Find the line with "R102: 8.2k (3V3, N_5) -> 8.2k (3V3, N_3)" in the records below, then please transcribe it and every later line exactly, omitting the pictures and adding nothing.

+++ Provided data +++

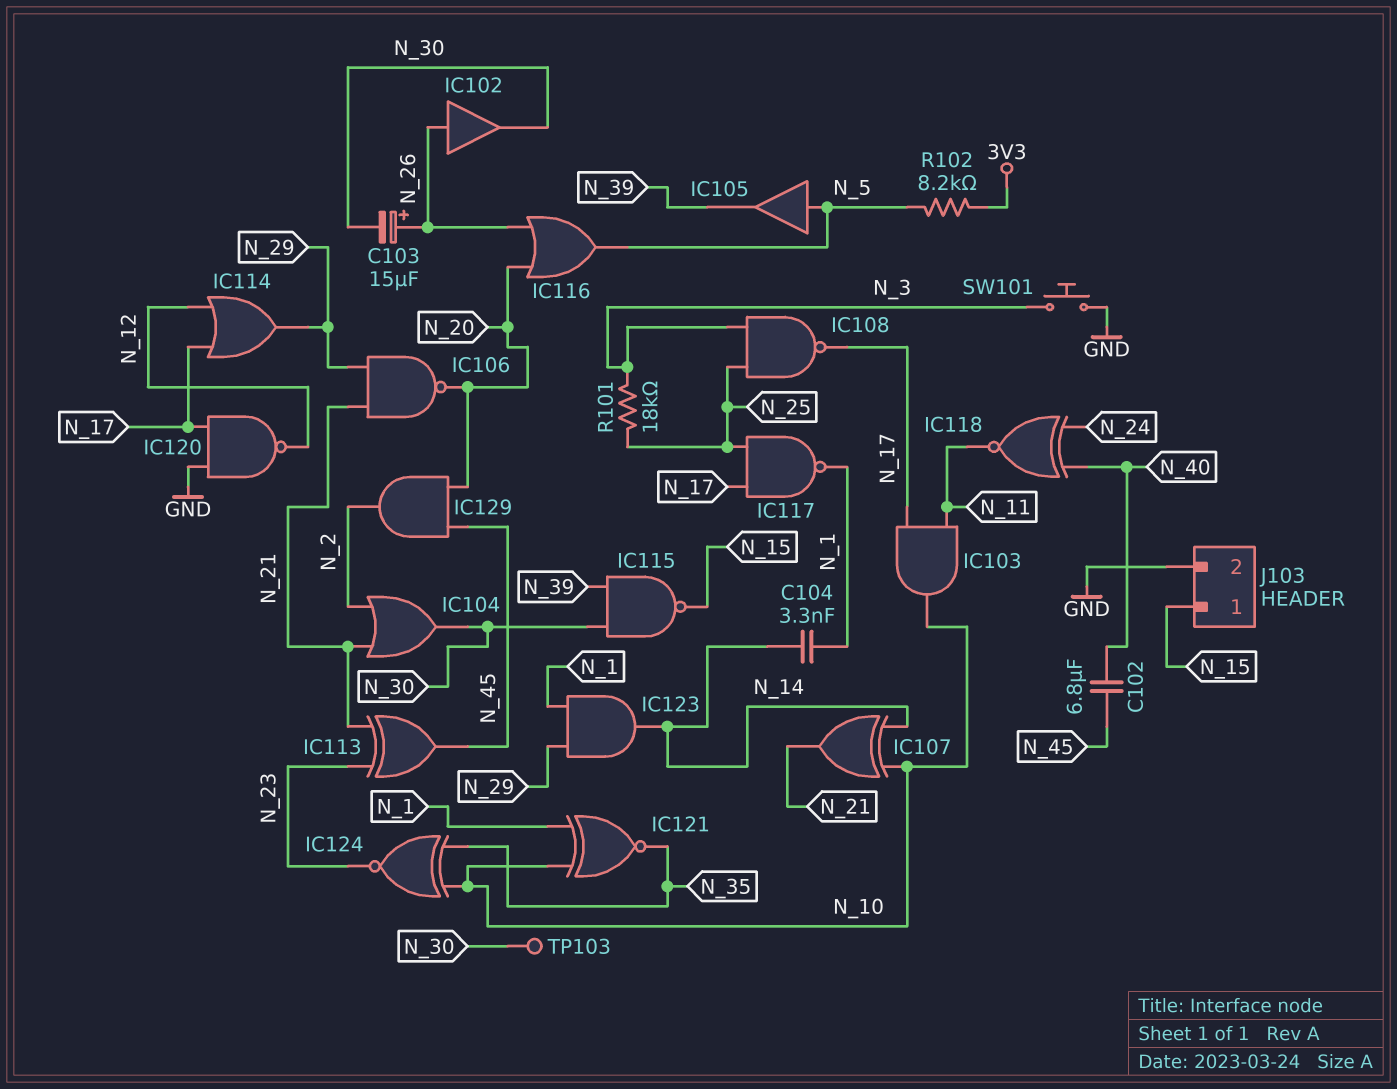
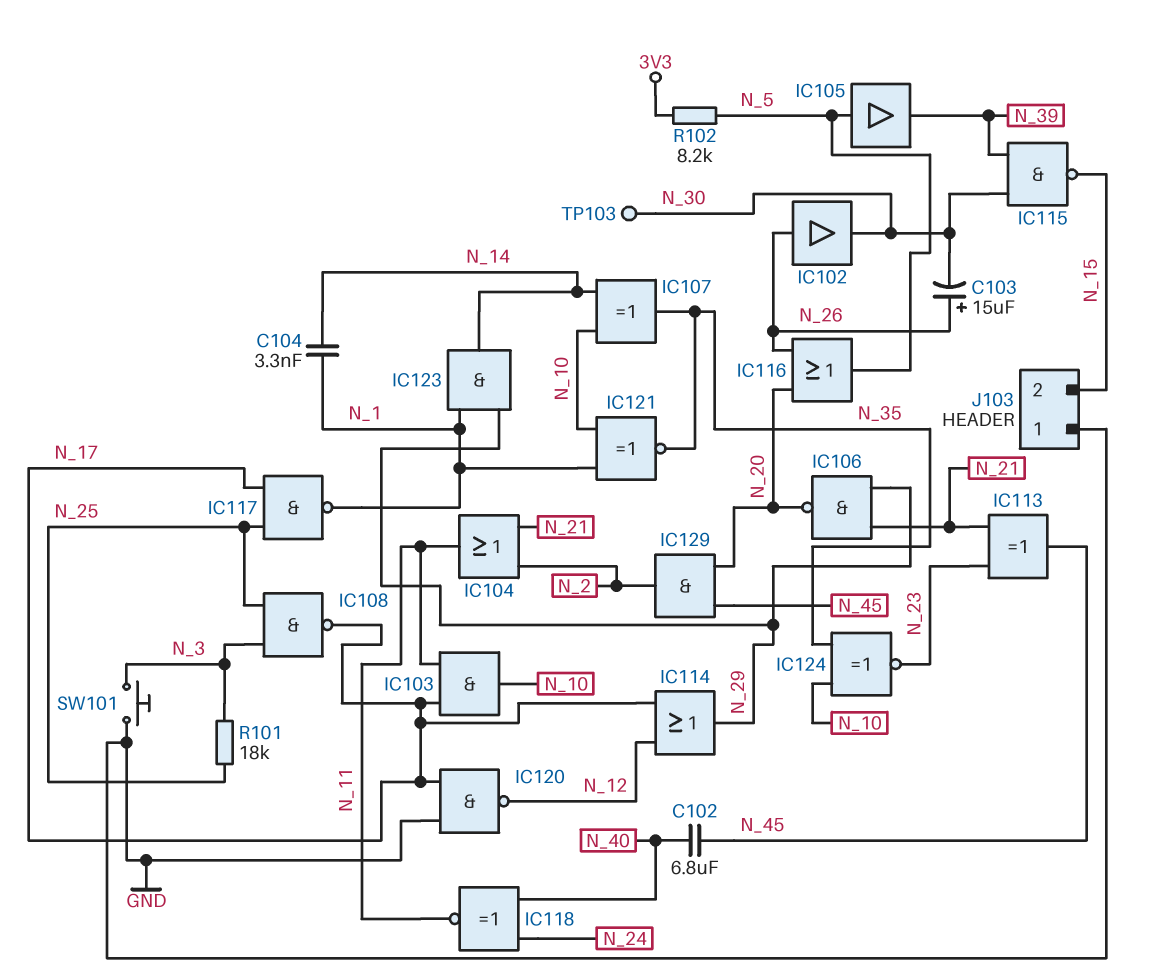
IC104: OR (in N_2, in N_21, out N_30) -> OR (in N_2, in N_21, out N_11)
IC107: XOR (in N_10, in N_14, out N_21) -> XOR (in N_10, in N_14, out N_35)
J103 pin 1: N_15 -> GND
J103 pin 2: GND -> N_15

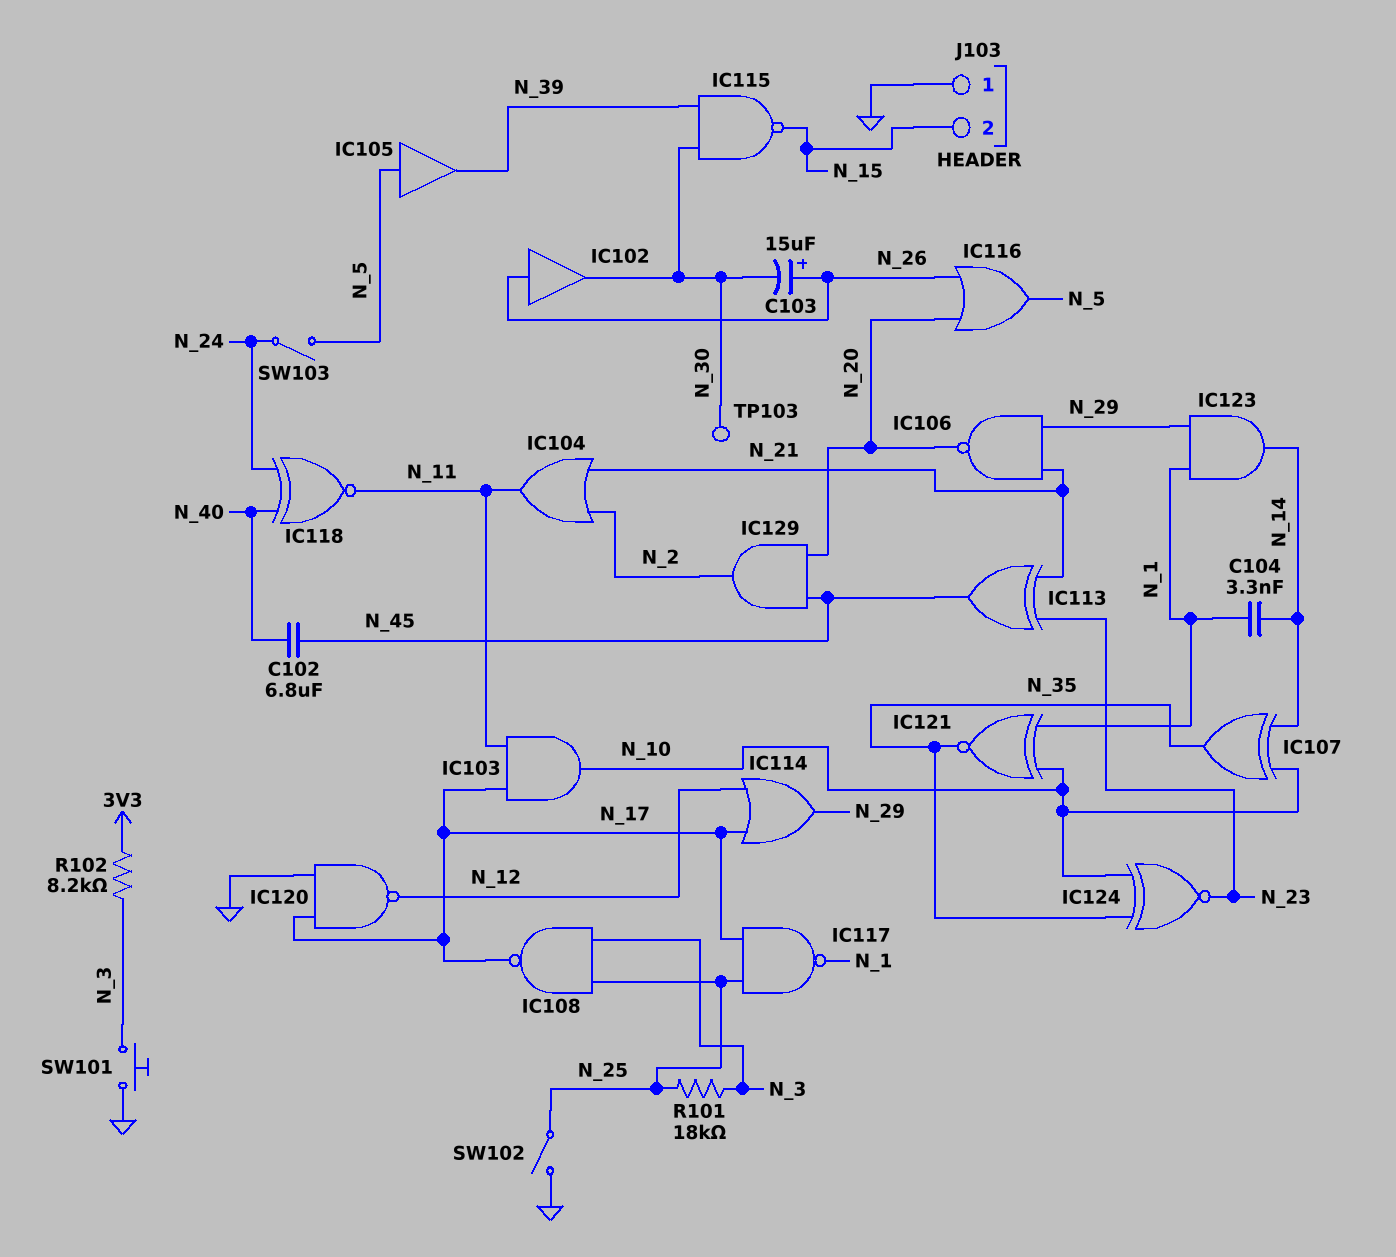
R102: 8.2k (3V3, N_5) -> 8.2k (3V3, N_3)
SW102: none -> switch (GND, N_25)
SW103: none -> switch (N_5, N_24)

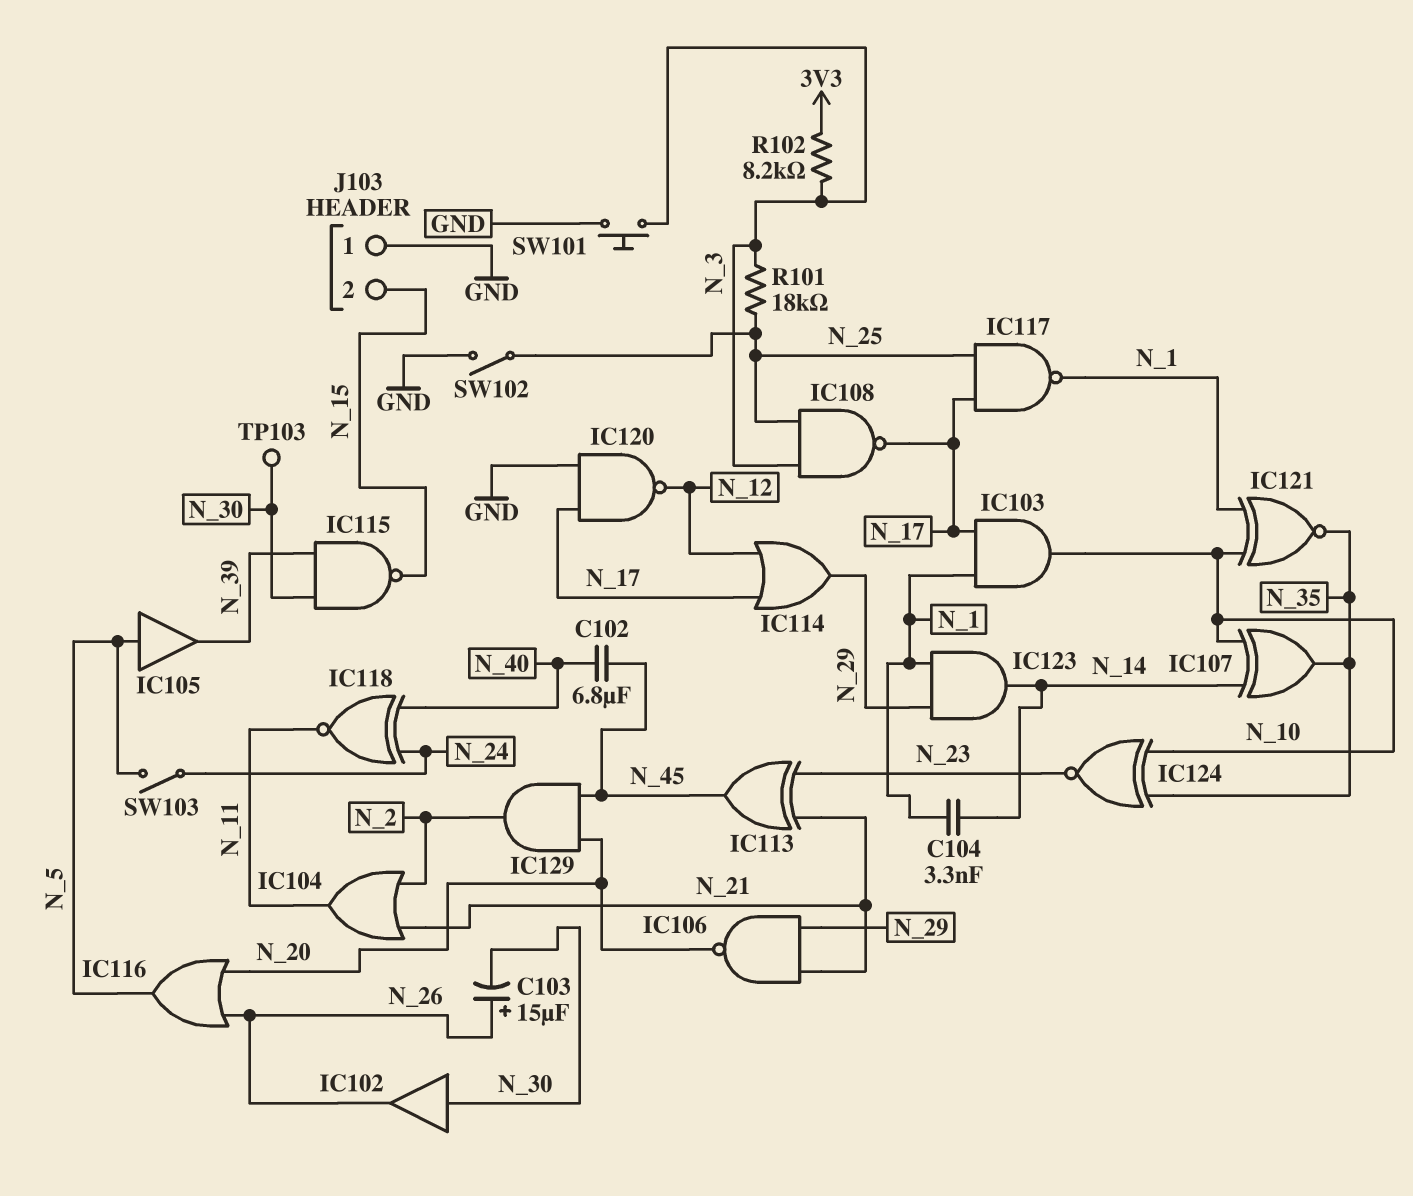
IC102: buffer (in N_26, out N_30) -> buffer (in N_30, out N_26)
IC103: AND (in N_11, in N_17, out N_10) -> AND (in N_1, in N_17, out N_10)

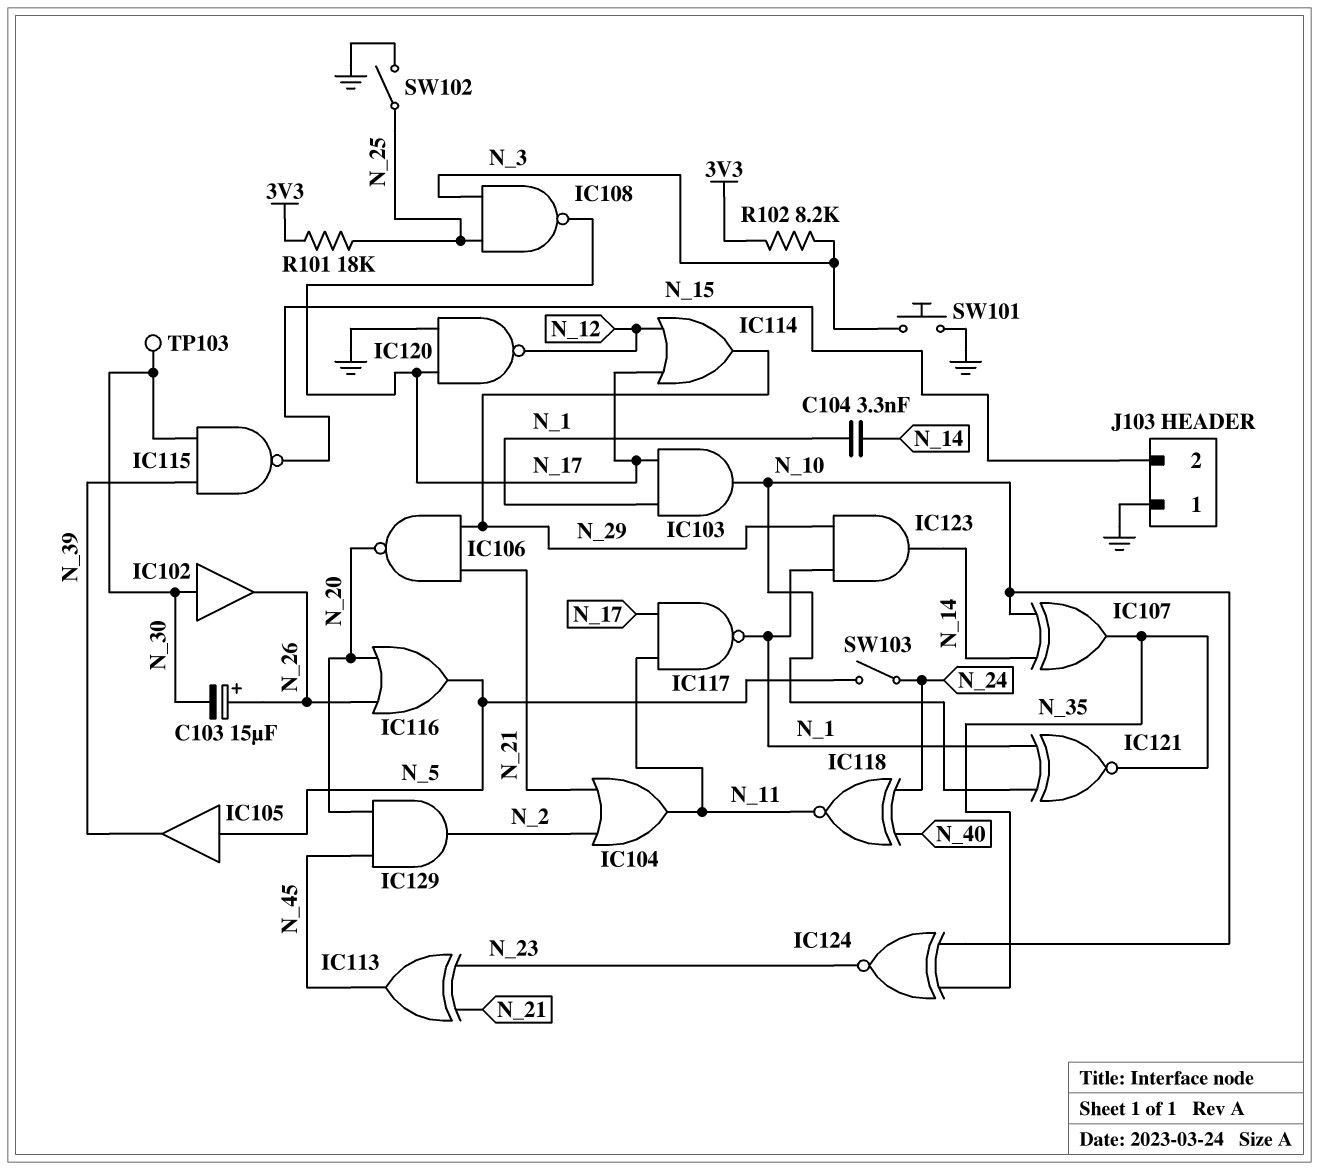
C102: 6.8uF (N_40, N_45) -> none
IC117: NAND (in N_17, in N_25, out N_1) -> NAND (in N_11, in N_17, out N_1)
R101: 18k (N_3, N_25) -> 18k (3V3, N_25)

+++

• Task result
R102: 8.2k (3V3, N_5) -> 8.2k (3V3, N_3)
SW102: none -> switch (GND, N_25)
SW103: none -> switch (N_5, N_24)

IC102: buffer (in N_26, out N_30) -> buffer (in N_30, out N_26)
IC103: AND (in N_11, in N_17, out N_10) -> AND (in N_1, in N_17, out N_10)

C102: 6.8uF (N_40, N_45) -> none
IC117: NAND (in N_17, in N_25, out N_1) -> NAND (in N_11, in N_17, out N_1)
R101: 18k (N_3, N_25) -> 18k (3V3, N_25)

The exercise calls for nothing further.